◆ What this task involves: Set the pictures aside and return each record below precisely as written.

:: Material provided

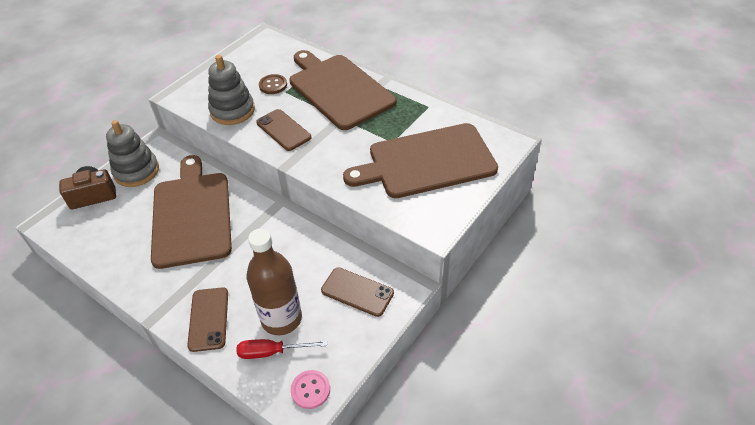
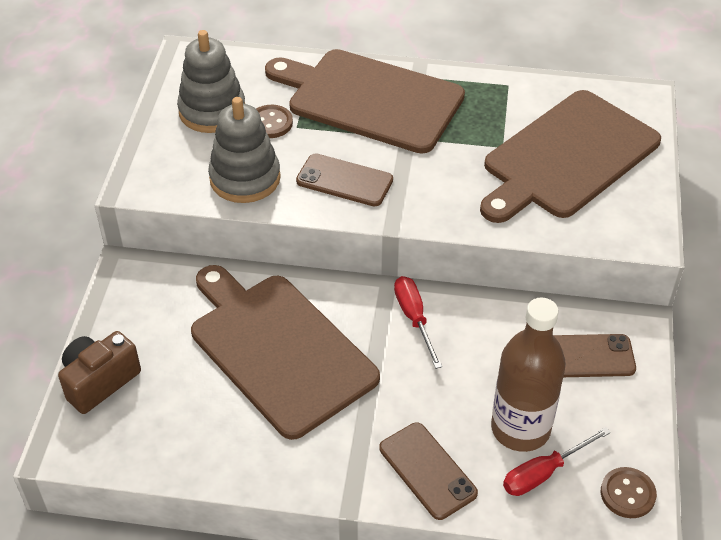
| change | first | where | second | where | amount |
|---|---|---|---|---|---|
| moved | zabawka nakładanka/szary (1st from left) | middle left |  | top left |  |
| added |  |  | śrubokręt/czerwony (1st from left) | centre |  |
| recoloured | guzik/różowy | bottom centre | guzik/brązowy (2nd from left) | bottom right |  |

::::

◆ Task answer:
| change | first | where | second | where | amount |
|---|---|---|---|---|---|
| moved | zabawka nakładanka/szary (1st from left) | middle left |  | top left |  |
| added |  |  | śrubokręt/czerwony (1st from left) | centre |  |
| recoloured | guzik/różowy | bottom centre | guzik/brązowy (2nd from left) | bottom right |  |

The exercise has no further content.